(Scene edit records)
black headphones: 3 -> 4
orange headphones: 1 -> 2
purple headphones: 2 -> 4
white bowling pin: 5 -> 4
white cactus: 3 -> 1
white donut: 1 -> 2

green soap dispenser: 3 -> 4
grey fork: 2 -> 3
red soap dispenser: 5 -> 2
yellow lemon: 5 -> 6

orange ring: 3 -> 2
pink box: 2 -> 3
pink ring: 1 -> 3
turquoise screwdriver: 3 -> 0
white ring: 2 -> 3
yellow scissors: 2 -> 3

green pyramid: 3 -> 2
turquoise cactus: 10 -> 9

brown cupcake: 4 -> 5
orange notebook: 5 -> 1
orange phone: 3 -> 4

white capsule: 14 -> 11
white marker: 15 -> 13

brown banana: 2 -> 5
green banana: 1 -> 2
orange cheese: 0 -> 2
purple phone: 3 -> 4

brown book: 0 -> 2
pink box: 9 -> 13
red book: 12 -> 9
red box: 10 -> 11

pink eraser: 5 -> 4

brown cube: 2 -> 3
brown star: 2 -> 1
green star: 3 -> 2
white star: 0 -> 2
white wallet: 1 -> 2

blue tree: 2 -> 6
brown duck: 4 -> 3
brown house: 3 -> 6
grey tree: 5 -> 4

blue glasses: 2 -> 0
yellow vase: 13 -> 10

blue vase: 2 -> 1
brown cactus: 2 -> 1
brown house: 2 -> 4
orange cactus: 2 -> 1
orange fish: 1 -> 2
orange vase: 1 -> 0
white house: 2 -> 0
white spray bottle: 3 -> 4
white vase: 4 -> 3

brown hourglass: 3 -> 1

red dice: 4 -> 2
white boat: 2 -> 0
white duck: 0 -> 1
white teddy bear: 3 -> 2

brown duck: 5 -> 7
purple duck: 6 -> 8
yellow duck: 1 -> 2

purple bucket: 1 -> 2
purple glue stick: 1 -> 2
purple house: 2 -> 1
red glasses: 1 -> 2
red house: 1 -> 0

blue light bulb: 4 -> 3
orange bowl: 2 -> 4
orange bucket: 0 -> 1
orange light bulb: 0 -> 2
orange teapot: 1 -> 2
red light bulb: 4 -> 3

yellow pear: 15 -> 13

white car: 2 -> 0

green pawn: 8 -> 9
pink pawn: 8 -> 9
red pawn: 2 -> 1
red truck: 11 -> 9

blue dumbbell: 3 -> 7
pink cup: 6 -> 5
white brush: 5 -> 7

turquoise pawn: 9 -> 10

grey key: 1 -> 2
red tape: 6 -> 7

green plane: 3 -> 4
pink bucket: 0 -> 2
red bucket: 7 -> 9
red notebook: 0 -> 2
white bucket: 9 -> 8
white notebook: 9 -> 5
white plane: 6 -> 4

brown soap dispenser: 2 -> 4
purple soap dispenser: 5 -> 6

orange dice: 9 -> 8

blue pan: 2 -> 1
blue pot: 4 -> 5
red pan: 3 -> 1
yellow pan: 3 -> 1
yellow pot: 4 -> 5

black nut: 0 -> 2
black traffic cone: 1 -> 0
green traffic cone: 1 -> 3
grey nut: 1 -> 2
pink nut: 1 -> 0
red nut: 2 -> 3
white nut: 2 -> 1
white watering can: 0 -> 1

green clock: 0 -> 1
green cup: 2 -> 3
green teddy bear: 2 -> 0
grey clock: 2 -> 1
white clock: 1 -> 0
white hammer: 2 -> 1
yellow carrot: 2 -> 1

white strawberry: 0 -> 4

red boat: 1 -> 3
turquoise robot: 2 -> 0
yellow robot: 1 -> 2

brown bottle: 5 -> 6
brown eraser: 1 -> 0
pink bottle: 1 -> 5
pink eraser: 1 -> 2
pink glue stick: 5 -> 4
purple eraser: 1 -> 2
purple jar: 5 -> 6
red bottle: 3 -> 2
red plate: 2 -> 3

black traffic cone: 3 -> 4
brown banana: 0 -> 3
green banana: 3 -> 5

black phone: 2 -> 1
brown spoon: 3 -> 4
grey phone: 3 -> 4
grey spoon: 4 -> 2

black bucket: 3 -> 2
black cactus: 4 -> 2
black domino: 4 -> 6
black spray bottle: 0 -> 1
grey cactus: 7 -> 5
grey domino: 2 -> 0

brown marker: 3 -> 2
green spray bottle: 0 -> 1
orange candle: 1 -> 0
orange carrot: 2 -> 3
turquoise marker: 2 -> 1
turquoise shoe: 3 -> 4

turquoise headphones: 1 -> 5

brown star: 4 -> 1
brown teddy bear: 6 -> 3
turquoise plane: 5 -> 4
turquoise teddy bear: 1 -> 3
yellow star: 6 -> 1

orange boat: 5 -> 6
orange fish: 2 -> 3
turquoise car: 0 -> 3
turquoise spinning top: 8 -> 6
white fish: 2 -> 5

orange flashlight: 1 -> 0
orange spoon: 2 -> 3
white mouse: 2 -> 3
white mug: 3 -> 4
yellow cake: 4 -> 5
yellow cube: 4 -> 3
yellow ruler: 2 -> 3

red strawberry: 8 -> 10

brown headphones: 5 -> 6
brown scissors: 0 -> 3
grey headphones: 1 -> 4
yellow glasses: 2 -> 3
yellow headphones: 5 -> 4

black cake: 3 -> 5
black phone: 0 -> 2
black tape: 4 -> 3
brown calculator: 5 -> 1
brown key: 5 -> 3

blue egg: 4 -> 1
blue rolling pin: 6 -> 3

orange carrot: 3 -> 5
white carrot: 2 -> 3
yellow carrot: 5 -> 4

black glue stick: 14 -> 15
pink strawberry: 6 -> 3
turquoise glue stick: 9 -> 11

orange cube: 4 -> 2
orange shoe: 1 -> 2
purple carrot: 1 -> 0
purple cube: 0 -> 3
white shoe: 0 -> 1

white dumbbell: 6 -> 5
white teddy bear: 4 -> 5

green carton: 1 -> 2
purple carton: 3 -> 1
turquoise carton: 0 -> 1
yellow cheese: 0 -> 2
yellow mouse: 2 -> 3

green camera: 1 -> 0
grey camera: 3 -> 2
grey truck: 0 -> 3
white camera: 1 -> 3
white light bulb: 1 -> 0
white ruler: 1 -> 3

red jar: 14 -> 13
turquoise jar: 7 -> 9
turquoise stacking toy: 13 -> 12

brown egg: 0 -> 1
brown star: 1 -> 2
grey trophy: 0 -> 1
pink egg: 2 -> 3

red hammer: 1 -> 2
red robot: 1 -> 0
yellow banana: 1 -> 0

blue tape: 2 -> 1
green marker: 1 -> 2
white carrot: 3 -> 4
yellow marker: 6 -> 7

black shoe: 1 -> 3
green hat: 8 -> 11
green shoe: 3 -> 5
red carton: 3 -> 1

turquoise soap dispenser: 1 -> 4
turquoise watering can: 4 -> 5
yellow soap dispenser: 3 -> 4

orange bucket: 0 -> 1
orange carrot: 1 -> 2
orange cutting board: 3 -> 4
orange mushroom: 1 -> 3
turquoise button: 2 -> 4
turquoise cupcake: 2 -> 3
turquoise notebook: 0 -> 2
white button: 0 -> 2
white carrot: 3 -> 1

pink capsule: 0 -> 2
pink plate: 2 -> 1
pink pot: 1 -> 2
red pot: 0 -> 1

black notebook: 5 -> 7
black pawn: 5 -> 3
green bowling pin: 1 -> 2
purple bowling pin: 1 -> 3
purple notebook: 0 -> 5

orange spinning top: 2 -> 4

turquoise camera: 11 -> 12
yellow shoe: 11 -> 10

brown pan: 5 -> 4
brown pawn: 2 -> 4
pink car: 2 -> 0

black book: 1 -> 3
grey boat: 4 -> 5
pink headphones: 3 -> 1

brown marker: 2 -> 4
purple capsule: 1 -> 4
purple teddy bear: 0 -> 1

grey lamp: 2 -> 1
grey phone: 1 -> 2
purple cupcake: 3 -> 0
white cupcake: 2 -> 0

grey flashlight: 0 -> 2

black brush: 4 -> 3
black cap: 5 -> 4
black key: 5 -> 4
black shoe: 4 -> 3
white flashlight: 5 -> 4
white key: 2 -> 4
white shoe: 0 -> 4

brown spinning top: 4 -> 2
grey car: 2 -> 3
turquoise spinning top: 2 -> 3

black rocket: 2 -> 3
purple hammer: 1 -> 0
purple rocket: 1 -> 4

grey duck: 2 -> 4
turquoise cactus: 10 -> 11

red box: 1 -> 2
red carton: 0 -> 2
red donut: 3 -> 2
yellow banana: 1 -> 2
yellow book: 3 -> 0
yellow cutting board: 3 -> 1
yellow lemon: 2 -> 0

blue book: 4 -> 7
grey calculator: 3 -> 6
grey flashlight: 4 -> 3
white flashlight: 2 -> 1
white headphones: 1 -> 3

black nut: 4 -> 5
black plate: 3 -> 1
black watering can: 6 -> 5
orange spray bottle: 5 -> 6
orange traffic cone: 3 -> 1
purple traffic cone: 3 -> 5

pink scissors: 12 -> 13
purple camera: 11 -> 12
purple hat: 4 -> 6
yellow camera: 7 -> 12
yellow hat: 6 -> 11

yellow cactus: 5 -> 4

▶ [WHAT IS REQUIRED]
When you reach the line that contains "purple house: 2 -> 1", stop; output it and every line before it from the start of the data, exactly as written.

▶ [EXERCISE RESPONSE]
black headphones: 3 -> 4
orange headphones: 1 -> 2
purple headphones: 2 -> 4
white bowling pin: 5 -> 4
white cactus: 3 -> 1
white donut: 1 -> 2

green soap dispenser: 3 -> 4
grey fork: 2 -> 3
red soap dispenser: 5 -> 2
yellow lemon: 5 -> 6

orange ring: 3 -> 2
pink box: 2 -> 3
pink ring: 1 -> 3
turquoise screwdriver: 3 -> 0
white ring: 2 -> 3
yellow scissors: 2 -> 3

green pyramid: 3 -> 2
turquoise cactus: 10 -> 9

brown cupcake: 4 -> 5
orange notebook: 5 -> 1
orange phone: 3 -> 4

white capsule: 14 -> 11
white marker: 15 -> 13

brown banana: 2 -> 5
green banana: 1 -> 2
orange cheese: 0 -> 2
purple phone: 3 -> 4

brown book: 0 -> 2
pink box: 9 -> 13
red book: 12 -> 9
red box: 10 -> 11

pink eraser: 5 -> 4

brown cube: 2 -> 3
brown star: 2 -> 1
green star: 3 -> 2
white star: 0 -> 2
white wallet: 1 -> 2

blue tree: 2 -> 6
brown duck: 4 -> 3
brown house: 3 -> 6
grey tree: 5 -> 4

blue glasses: 2 -> 0
yellow vase: 13 -> 10

blue vase: 2 -> 1
brown cactus: 2 -> 1
brown house: 2 -> 4
orange cactus: 2 -> 1
orange fish: 1 -> 2
orange vase: 1 -> 0
white house: 2 -> 0
white spray bottle: 3 -> 4
white vase: 4 -> 3

brown hourglass: 3 -> 1

red dice: 4 -> 2
white boat: 2 -> 0
white duck: 0 -> 1
white teddy bear: 3 -> 2

brown duck: 5 -> 7
purple duck: 6 -> 8
yellow duck: 1 -> 2

purple bucket: 1 -> 2
purple glue stick: 1 -> 2
purple house: 2 -> 1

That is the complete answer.